(Requirement)
Write out, word for word, every line in the data below from the one containing "(223, 370) = (252, 532): white" to the one containing "(156, 251) = (560, 329): pink", both of them included.

(Dataset excerpts)

::::::::::

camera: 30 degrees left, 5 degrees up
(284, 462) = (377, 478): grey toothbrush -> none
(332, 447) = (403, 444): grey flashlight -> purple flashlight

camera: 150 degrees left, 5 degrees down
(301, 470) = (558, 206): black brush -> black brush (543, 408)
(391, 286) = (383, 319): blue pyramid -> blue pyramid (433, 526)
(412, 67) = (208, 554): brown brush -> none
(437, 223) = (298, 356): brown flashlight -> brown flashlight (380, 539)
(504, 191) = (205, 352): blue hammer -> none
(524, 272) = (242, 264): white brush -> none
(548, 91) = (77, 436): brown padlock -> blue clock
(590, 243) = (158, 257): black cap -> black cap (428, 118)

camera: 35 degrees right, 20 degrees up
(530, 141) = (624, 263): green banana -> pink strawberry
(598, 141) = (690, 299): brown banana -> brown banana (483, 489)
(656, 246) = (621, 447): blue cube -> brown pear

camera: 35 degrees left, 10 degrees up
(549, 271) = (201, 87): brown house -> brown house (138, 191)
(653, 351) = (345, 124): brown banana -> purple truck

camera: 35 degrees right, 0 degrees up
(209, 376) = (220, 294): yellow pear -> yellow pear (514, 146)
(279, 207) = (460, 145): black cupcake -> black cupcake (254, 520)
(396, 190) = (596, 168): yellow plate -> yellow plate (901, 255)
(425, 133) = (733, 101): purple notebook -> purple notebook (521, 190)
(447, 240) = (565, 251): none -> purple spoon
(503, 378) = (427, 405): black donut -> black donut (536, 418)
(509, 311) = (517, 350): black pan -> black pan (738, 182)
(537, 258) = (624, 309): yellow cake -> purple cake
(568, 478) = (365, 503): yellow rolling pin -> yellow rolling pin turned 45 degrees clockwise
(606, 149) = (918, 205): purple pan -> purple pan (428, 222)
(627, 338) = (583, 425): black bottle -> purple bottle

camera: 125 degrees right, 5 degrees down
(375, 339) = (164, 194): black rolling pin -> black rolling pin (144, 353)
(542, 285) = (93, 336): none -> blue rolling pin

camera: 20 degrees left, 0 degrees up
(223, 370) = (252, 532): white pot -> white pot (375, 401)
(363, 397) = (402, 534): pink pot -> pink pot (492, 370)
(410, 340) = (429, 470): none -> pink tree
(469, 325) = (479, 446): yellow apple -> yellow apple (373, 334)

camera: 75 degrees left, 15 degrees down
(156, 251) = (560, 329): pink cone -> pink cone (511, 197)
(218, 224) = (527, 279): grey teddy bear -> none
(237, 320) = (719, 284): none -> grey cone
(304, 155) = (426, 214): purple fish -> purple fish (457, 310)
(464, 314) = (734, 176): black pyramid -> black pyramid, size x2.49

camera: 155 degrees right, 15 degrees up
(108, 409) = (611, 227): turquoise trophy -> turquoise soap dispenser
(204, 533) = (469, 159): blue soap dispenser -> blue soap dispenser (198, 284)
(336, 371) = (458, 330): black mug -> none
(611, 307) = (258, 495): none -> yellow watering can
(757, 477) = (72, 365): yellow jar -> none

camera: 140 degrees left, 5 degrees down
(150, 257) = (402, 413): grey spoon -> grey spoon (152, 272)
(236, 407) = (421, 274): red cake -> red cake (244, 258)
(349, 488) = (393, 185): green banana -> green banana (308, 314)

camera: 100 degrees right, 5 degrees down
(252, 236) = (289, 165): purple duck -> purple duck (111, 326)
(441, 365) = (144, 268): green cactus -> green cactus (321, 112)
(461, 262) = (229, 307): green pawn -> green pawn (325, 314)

::::::::::

(Response to this task)
(223, 370) = (252, 532): white pot -> white pot (375, 401)
(363, 397) = (402, 534): pink pot -> pink pot (492, 370)
(410, 340) = (429, 470): none -> pink tree
(469, 325) = (479, 446): yellow apple -> yellow apple (373, 334)

camera: 75 degrees left, 15 degrees down
(156, 251) = (560, 329): pink cone -> pink cone (511, 197)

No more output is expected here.